### EXERCISE GOAL:
Set down the lines below exactly as they stand, please. Go from the first through the one containing "cyan 1x2 brick [657,205,746,325]".

++++ ENTRIES PROVIDED ++++

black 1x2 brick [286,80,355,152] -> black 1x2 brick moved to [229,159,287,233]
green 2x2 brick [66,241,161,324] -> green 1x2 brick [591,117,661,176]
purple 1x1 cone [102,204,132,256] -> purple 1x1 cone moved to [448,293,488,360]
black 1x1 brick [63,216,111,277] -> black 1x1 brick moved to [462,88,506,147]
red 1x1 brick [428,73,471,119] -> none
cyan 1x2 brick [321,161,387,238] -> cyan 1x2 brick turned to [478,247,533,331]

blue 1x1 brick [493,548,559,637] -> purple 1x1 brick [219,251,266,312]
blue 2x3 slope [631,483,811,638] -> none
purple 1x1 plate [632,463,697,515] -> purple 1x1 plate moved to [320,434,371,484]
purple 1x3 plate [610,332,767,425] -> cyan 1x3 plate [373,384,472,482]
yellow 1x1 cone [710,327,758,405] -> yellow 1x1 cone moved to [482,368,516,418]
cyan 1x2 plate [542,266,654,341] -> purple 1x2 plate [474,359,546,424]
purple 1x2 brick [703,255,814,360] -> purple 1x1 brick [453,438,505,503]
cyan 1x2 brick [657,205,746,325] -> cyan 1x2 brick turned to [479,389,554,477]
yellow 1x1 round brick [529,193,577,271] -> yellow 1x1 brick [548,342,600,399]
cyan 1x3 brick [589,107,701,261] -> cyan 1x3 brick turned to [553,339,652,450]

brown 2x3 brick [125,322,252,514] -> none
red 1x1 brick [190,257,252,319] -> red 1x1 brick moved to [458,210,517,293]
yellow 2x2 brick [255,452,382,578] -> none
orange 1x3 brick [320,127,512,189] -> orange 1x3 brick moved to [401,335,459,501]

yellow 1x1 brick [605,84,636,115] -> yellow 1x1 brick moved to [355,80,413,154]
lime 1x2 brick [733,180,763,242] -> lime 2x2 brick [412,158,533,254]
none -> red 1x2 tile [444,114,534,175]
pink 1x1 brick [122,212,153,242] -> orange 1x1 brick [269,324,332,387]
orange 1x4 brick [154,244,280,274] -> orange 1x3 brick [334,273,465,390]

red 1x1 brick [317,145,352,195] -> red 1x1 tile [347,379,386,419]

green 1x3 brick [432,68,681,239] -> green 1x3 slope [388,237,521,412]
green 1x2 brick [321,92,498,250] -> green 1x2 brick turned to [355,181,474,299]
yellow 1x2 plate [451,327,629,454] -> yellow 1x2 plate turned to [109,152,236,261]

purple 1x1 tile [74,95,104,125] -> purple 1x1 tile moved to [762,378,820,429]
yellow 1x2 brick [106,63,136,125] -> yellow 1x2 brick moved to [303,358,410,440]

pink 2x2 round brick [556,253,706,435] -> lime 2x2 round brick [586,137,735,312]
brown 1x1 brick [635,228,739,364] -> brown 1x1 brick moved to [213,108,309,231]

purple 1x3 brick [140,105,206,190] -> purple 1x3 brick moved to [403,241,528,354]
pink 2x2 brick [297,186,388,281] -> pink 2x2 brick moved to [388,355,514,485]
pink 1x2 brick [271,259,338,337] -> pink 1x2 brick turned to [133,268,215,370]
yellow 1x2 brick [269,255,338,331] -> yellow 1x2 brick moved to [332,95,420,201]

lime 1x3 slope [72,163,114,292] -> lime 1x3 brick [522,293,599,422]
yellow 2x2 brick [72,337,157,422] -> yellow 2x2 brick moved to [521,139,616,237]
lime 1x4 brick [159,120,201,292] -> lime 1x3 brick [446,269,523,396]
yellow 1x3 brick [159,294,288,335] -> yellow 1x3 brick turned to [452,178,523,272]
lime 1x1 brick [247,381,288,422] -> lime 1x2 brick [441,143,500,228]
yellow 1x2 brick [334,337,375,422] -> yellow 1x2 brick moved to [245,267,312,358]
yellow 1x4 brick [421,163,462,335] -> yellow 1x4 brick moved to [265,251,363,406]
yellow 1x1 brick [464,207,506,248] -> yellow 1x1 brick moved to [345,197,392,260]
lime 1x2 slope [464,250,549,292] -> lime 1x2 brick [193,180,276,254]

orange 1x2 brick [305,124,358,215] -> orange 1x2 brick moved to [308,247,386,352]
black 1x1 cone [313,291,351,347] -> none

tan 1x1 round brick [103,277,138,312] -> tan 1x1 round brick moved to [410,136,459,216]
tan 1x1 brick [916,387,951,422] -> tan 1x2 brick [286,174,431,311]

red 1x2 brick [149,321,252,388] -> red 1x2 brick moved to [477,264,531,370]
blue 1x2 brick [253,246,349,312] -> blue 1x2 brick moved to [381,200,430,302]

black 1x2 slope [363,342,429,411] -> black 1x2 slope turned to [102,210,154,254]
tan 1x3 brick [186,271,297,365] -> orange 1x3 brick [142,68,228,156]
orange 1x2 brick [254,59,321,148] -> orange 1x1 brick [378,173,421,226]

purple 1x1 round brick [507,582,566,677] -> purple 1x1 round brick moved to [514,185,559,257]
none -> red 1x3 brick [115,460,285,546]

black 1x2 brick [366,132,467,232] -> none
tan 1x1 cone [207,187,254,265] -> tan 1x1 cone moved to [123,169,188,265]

++++

### SOLUTION TO THIS PROBLEM:
black 1x2 brick [286,80,355,152] -> black 1x2 brick moved to [229,159,287,233]
green 2x2 brick [66,241,161,324] -> green 1x2 brick [591,117,661,176]
purple 1x1 cone [102,204,132,256] -> purple 1x1 cone moved to [448,293,488,360]
black 1x1 brick [63,216,111,277] -> black 1x1 brick moved to [462,88,506,147]
red 1x1 brick [428,73,471,119] -> none
cyan 1x2 brick [321,161,387,238] -> cyan 1x2 brick turned to [478,247,533,331]

blue 1x1 brick [493,548,559,637] -> purple 1x1 brick [219,251,266,312]
blue 2x3 slope [631,483,811,638] -> none
purple 1x1 plate [632,463,697,515] -> purple 1x1 plate moved to [320,434,371,484]
purple 1x3 plate [610,332,767,425] -> cyan 1x3 plate [373,384,472,482]
yellow 1x1 cone [710,327,758,405] -> yellow 1x1 cone moved to [482,368,516,418]
cyan 1x2 plate [542,266,654,341] -> purple 1x2 plate [474,359,546,424]
purple 1x2 brick [703,255,814,360] -> purple 1x1 brick [453,438,505,503]
cyan 1x2 brick [657,205,746,325] -> cyan 1x2 brick turned to [479,389,554,477]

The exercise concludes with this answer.